> [WORK INSTRUCTIONS] From the entries below, output the line with "(441, 499) = (332, 435): grey" and each following line up to and including the line with "(342, 228) = (559, 223): purple cap -> none", exactly as written.

> [STUDY MATERIAL]
————

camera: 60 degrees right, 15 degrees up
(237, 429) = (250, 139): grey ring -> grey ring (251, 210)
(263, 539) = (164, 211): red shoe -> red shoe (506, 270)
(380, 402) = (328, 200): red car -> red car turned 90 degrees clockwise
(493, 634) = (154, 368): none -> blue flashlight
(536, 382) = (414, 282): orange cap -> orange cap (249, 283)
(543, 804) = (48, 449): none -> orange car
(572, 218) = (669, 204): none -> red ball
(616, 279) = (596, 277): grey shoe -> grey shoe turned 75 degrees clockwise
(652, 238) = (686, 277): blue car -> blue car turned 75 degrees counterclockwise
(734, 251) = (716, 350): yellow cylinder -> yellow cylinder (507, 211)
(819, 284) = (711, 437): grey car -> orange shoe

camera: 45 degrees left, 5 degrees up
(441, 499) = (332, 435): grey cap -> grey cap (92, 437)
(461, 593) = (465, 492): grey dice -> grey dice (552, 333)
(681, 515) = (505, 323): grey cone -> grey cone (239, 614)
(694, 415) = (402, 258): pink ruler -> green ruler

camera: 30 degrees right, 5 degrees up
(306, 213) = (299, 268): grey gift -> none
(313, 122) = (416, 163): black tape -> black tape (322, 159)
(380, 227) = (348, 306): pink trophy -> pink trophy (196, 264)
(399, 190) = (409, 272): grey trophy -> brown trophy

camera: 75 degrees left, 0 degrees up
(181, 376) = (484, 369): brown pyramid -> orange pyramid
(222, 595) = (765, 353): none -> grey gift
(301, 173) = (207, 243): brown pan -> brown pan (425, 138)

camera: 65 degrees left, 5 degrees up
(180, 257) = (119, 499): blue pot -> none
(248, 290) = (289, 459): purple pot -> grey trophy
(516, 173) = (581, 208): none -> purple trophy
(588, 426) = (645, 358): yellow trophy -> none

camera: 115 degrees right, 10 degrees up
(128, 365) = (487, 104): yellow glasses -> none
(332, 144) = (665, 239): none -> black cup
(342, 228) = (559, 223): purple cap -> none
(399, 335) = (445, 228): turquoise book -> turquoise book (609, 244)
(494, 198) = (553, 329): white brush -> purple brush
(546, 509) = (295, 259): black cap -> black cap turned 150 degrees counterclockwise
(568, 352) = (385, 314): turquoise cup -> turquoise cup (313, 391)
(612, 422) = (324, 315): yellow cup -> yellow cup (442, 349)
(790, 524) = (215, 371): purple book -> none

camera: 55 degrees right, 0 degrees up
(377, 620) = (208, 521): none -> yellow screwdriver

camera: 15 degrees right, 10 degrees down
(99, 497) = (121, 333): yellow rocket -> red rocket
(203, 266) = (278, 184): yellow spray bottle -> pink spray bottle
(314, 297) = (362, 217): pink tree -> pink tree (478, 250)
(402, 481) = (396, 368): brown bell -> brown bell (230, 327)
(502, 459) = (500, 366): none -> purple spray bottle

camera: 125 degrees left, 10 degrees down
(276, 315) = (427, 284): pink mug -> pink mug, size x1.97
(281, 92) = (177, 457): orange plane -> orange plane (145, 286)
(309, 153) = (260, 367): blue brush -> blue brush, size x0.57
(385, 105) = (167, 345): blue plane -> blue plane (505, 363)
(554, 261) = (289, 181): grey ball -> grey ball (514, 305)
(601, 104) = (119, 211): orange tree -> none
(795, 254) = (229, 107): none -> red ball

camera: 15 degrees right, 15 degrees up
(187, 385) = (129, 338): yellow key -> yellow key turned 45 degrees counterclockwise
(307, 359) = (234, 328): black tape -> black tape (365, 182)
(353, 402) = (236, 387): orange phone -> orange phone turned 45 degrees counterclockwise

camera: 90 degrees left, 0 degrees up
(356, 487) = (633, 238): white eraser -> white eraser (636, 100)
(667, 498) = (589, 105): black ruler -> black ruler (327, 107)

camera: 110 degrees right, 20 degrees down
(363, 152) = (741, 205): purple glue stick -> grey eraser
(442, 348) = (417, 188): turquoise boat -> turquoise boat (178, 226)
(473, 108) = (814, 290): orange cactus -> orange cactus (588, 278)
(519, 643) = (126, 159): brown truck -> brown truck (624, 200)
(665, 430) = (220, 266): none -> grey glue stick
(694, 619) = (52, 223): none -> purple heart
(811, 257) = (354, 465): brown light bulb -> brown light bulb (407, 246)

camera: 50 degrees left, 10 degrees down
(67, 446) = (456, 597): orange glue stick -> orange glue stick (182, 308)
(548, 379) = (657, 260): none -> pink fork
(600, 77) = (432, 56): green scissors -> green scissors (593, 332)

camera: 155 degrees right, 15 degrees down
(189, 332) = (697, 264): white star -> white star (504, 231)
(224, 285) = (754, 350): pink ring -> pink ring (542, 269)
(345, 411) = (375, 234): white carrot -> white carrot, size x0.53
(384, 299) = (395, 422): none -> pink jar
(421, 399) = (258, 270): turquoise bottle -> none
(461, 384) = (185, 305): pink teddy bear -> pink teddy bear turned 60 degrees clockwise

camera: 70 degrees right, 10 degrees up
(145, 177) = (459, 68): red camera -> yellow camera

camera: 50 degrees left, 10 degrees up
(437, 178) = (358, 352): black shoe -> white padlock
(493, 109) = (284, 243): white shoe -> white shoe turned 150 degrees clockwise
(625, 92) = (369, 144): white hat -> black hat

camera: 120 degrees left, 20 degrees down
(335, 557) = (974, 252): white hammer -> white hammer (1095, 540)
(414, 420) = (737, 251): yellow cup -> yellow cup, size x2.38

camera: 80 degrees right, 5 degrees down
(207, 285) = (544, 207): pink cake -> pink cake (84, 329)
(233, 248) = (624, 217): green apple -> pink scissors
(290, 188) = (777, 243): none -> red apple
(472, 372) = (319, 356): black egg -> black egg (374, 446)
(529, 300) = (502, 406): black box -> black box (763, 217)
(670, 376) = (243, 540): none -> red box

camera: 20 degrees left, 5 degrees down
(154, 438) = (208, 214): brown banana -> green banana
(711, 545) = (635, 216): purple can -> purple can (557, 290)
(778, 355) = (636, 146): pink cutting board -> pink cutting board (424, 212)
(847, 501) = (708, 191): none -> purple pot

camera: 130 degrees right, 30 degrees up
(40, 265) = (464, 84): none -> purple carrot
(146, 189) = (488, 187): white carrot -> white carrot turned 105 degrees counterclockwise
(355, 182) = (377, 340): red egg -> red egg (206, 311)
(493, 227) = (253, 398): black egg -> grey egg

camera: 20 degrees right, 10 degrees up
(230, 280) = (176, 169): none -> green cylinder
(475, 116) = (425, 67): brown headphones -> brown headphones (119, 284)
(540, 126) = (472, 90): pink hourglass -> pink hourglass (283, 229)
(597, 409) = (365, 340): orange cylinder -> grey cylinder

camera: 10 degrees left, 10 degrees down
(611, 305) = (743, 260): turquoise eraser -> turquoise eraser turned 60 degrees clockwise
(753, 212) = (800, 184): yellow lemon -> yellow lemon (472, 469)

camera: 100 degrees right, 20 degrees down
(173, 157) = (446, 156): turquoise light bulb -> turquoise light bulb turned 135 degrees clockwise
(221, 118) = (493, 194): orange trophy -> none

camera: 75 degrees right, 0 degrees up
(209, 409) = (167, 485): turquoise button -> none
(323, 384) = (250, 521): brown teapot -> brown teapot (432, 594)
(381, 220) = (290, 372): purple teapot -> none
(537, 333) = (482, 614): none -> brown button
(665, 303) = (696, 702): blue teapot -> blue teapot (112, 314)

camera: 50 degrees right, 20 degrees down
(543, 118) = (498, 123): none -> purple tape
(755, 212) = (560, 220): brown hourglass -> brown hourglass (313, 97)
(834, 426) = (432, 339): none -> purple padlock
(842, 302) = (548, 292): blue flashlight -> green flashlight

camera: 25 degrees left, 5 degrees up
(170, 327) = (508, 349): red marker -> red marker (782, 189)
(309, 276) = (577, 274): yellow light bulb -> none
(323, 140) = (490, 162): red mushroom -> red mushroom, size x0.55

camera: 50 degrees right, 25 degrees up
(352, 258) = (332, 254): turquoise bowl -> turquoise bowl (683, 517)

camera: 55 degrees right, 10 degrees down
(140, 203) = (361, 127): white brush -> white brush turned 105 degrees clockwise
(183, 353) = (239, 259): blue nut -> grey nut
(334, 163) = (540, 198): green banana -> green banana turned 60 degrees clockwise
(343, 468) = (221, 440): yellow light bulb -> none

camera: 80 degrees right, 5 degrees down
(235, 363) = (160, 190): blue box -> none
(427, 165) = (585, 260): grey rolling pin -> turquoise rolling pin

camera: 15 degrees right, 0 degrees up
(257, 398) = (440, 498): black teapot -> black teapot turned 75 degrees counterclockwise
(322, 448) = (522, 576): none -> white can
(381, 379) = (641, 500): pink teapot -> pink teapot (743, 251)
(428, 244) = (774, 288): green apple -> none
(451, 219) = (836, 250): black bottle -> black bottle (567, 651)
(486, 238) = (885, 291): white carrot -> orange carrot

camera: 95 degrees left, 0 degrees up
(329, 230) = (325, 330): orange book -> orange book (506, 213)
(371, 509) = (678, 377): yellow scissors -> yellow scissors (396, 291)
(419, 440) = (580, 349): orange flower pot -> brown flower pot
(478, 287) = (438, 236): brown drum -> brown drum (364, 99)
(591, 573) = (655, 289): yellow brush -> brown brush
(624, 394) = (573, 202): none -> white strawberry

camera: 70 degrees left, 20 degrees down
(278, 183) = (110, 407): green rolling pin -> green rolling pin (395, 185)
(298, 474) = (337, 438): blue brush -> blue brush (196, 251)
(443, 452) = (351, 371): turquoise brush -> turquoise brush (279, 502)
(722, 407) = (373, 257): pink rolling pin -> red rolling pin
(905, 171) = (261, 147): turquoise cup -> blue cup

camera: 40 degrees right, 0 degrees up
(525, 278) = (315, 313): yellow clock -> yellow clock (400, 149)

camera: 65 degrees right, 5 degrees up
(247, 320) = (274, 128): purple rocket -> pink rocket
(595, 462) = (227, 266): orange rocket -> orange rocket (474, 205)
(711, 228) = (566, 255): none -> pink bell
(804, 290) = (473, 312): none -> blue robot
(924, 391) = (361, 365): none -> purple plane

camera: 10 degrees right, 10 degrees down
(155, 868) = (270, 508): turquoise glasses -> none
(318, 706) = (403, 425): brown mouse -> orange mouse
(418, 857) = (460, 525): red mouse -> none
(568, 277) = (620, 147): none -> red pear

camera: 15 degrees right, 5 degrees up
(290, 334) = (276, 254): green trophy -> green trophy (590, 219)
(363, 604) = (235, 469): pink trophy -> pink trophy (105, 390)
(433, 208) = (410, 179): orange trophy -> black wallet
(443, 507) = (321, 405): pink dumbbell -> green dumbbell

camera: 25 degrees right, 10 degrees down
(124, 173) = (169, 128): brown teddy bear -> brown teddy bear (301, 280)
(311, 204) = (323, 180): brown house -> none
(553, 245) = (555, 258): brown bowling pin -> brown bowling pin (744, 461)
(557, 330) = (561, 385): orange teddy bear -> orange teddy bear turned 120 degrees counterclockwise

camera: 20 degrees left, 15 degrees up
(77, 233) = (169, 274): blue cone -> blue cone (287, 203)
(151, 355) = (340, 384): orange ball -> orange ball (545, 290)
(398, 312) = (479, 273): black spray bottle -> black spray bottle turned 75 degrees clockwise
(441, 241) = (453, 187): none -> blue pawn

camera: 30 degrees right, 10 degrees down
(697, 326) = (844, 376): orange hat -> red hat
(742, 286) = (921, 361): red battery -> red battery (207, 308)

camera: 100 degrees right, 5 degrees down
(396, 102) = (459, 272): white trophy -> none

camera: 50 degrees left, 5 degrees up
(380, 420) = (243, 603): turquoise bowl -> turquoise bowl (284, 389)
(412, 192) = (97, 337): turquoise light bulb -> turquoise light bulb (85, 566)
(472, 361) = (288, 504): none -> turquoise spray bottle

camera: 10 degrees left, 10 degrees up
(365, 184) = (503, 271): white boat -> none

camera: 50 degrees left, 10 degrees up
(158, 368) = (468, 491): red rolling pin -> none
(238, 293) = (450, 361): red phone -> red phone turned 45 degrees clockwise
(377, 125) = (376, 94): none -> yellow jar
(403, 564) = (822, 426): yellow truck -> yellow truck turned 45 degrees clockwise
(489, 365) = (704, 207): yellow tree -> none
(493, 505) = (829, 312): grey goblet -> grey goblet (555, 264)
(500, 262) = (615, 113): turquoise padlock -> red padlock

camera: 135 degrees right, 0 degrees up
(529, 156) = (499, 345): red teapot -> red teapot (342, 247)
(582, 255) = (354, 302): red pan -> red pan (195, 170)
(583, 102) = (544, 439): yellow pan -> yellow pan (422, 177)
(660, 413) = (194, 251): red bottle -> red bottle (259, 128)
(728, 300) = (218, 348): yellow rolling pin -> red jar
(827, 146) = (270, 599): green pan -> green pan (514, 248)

————

> [WRITTEN RESPONSE]
(441, 499) = (332, 435): grey cap -> grey cap (92, 437)
(461, 593) = (465, 492): grey dice -> grey dice (552, 333)
(681, 515) = (505, 323): grey cone -> grey cone (239, 614)
(694, 415) = (402, 258): pink ruler -> green ruler

camera: 30 degrees right, 5 degrees up
(306, 213) = (299, 268): grey gift -> none
(313, 122) = (416, 163): black tape -> black tape (322, 159)
(380, 227) = (348, 306): pink trophy -> pink trophy (196, 264)
(399, 190) = (409, 272): grey trophy -> brown trophy

camera: 75 degrees left, 0 degrees up
(181, 376) = (484, 369): brown pyramid -> orange pyramid
(222, 595) = (765, 353): none -> grey gift
(301, 173) = (207, 243): brown pan -> brown pan (425, 138)

camera: 65 degrees left, 5 degrees up
(180, 257) = (119, 499): blue pot -> none
(248, 290) = (289, 459): purple pot -> grey trophy
(516, 173) = (581, 208): none -> purple trophy
(588, 426) = (645, 358): yellow trophy -> none

camera: 115 degrees right, 10 degrees up
(128, 365) = (487, 104): yellow glasses -> none
(332, 144) = (665, 239): none -> black cup
(342, 228) = (559, 223): purple cap -> none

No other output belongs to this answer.